_Requirement:_ From the line that contains "ring (3rd from" down to the last line of the listing below, reproduce each line exactly but not the pictures.
· · · · · · ·
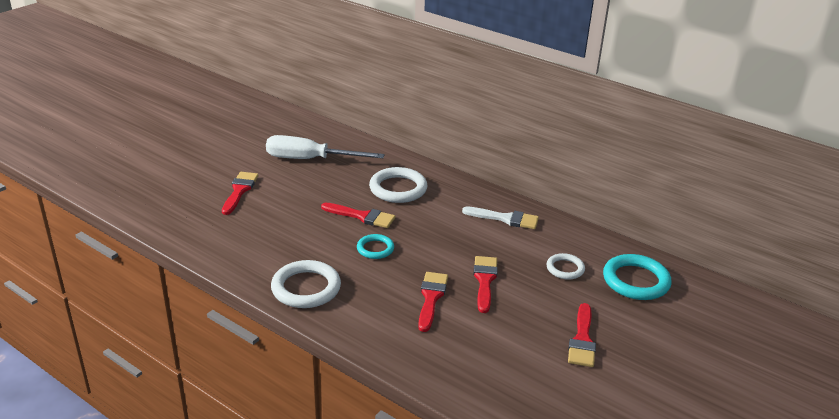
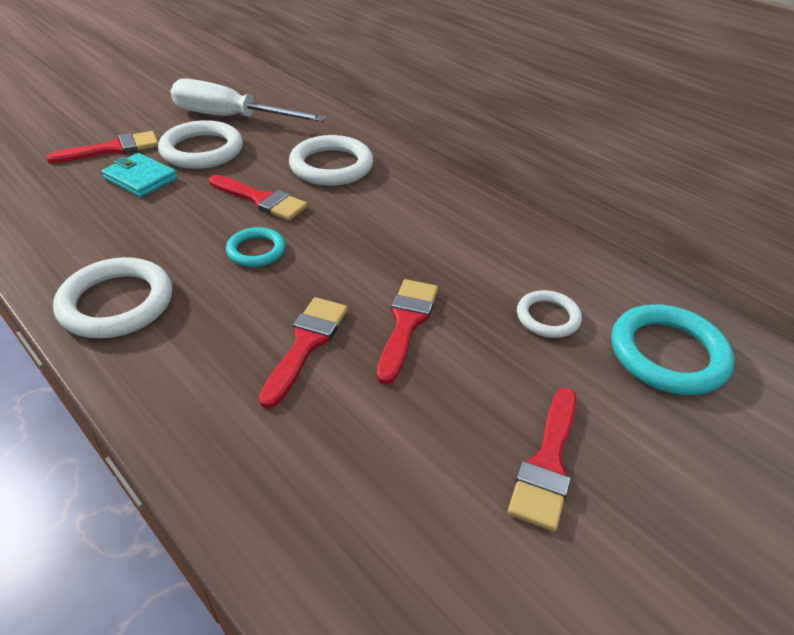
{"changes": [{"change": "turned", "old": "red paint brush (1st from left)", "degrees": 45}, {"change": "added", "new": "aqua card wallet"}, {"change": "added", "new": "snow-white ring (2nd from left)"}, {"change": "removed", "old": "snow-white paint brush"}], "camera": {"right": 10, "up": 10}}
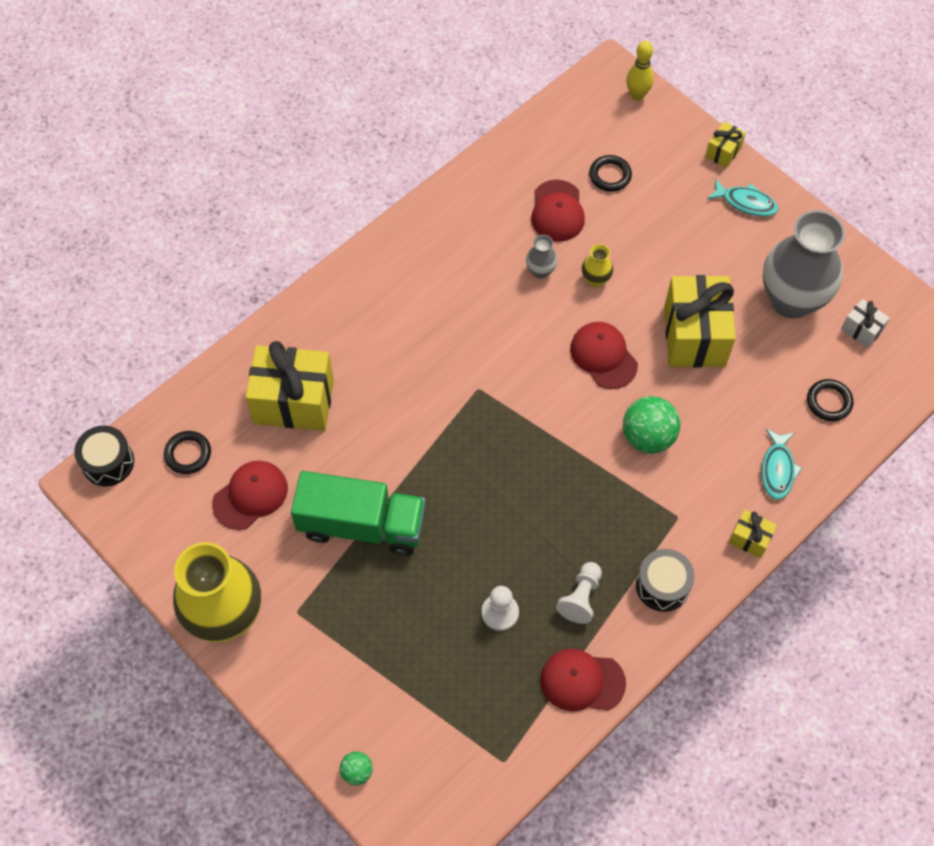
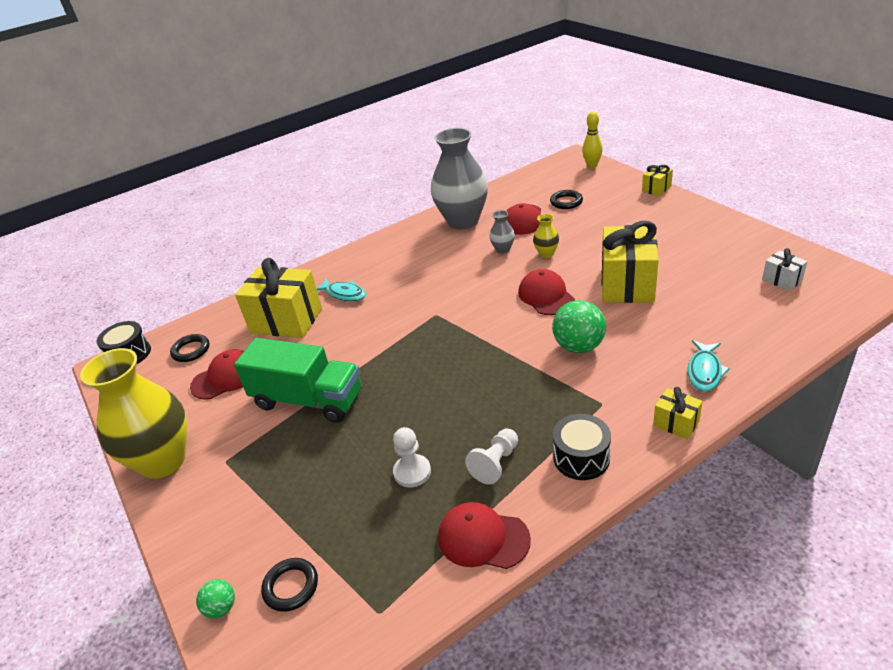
{"changes": [{"change": "moved", "old": "jet-black ring (3rd from left in the first image)", "new": "jet-black ring (2nd from left)"}, {"change": "moved", "old": "aqua fish (1st from left)"}, {"change": "moved", "old": "grey tall vase (2nd from left in the first image)", "new": "grey tall vase (1st from left)"}], "camera": {"right": 15, "up": -25}}
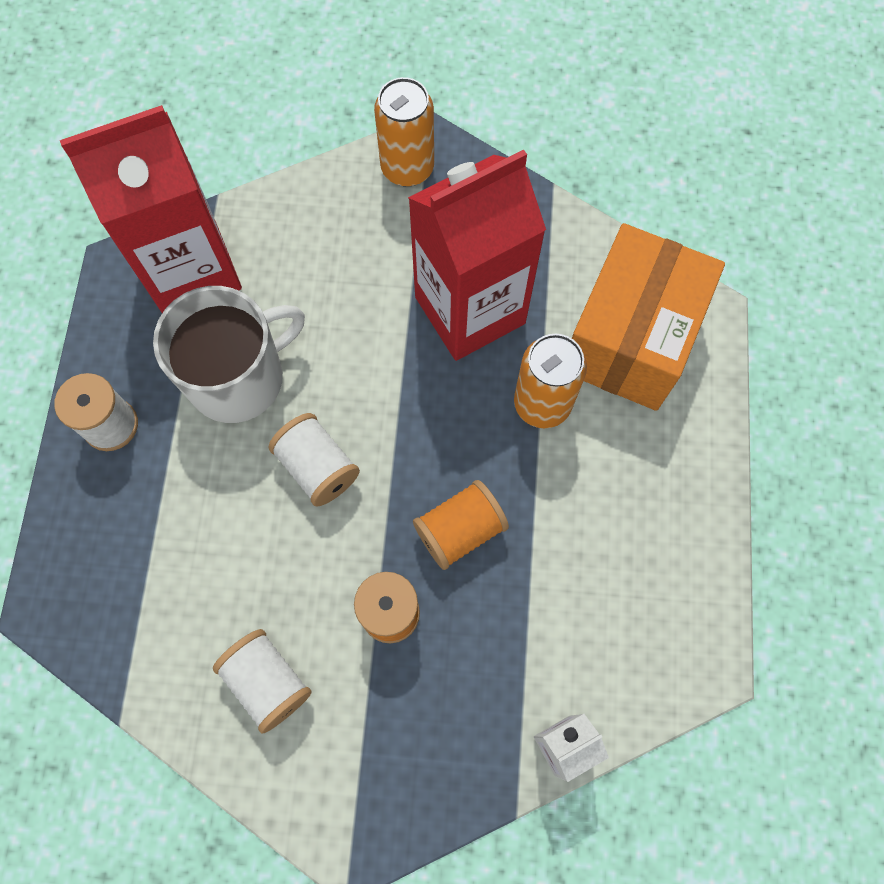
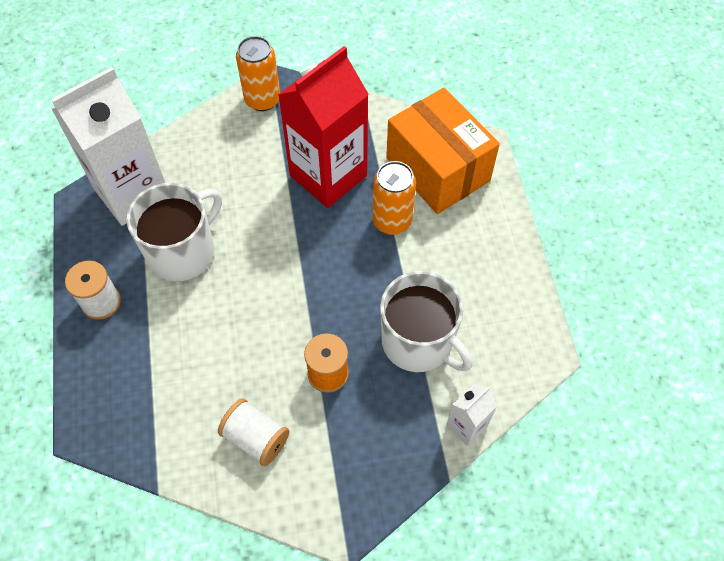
{"changes": [{"change": "recoloured", "old": "red milk carton (1st from left)", "new": "snow-white milk carton (1st from left)"}, {"change": "added", "new": "snow-white tea mug (2nd from left)"}, {"change": "turned", "old": "bright orange package", "degrees": -45}, {"change": "removed", "old": "snow-white reel of thread (3rd from left)"}, {"change": "removed", "old": "bright orange reel of thread (2nd from left)"}], "camera": {"right": -15, "up": -10}}
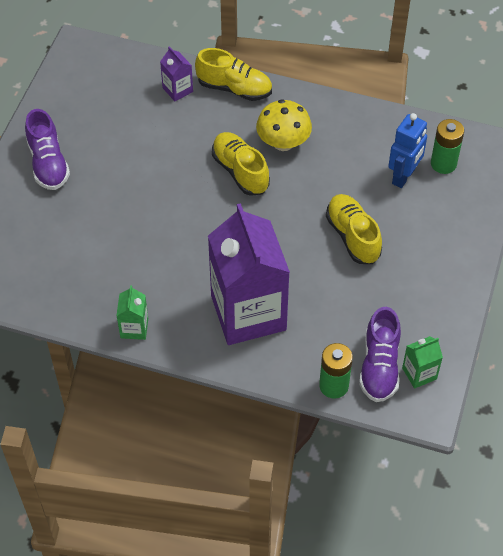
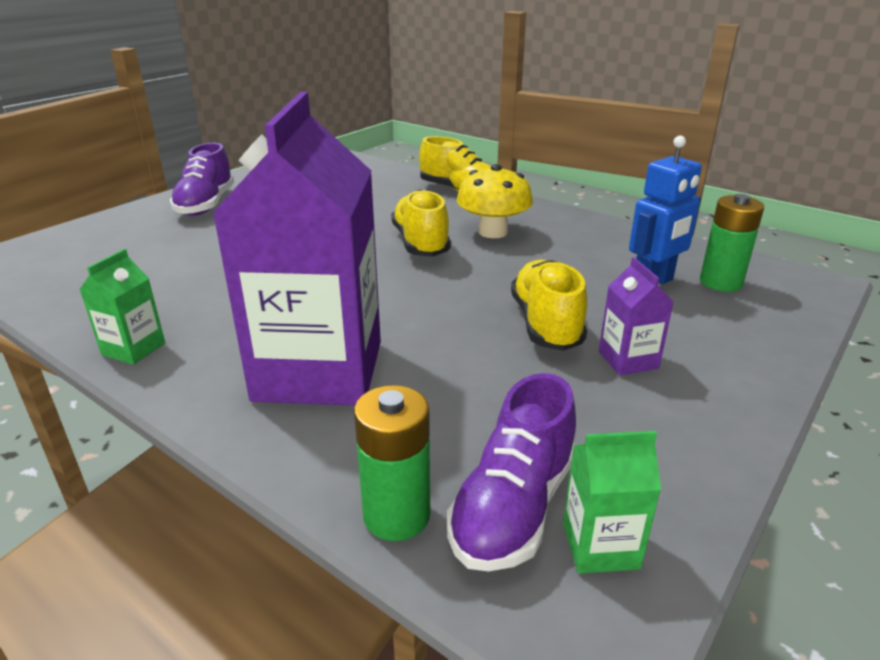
{"changes": [{"change": "moved", "old": "royal purple milk carton (1st from left in the first image)", "new": "royal purple milk carton (2nd from left)"}], "camera": {"right": 20, "up": -25}}
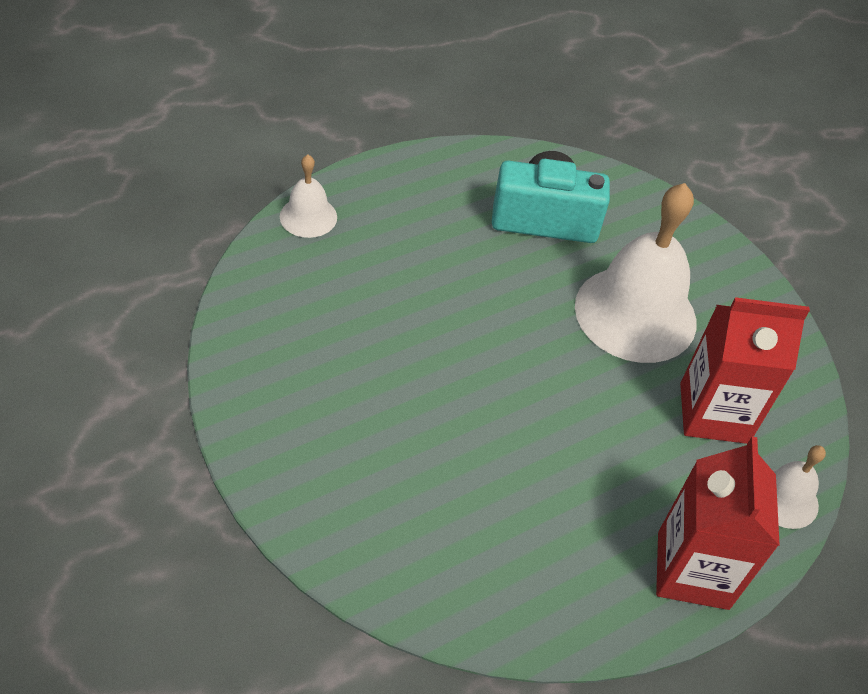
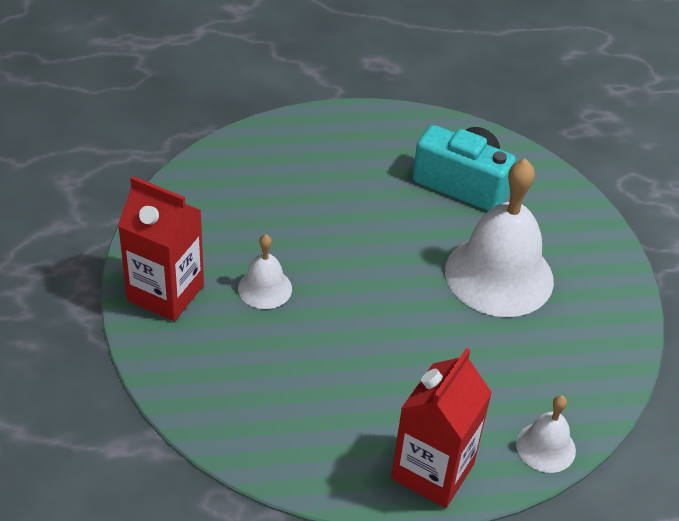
{"changes": [{"change": "moved", "old": "red milk carton (2nd from left in the first image)", "new": "red milk carton (1st from left)"}, {"change": "moved", "old": "snow-white hand bell (1st from left)"}], "camera": {"right": 25, "up": -5}}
· · · · · · ·
_Final answer:_
{"changes": [{"change": "moved", "old": "jet-black ring (3rd from left in the first image)", "new": "jet-black ring (2nd from left)"}, {"change": "moved", "old": "aqua fish (1st from left)"}, {"change": "moved", "old": "grey tall vase (2nd from left in the first image)", "new": "grey tall vase (1st from left)"}], "camera": {"right": 15, "up": -25}}
{"changes": [{"change": "recoloured", "old": "red milk carton (1st from left)", "new": "snow-white milk carton (1st from left)"}, {"change": "added", "new": "snow-white tea mug (2nd from left)"}, {"change": "turned", "old": "bright orange package", "degrees": -45}, {"change": "removed", "old": "snow-white reel of thread (3rd from left)"}, {"change": "removed", "old": "bright orange reel of thread (2nd from left)"}], "camera": {"right": -15, "up": -10}}
{"changes": [{"change": "moved", "old": "royal purple milk carton (1st from left in the first image)", "new": "royal purple milk carton (2nd from left)"}], "camera": {"right": 20, "up": -25}}
{"changes": [{"change": "moved", "old": "red milk carton (2nd from left in the first image)", "new": "red milk carton (1st from left)"}, {"change": "moved", "old": "snow-white hand bell (1st from left)"}], "camera": {"right": 25, "up": -5}}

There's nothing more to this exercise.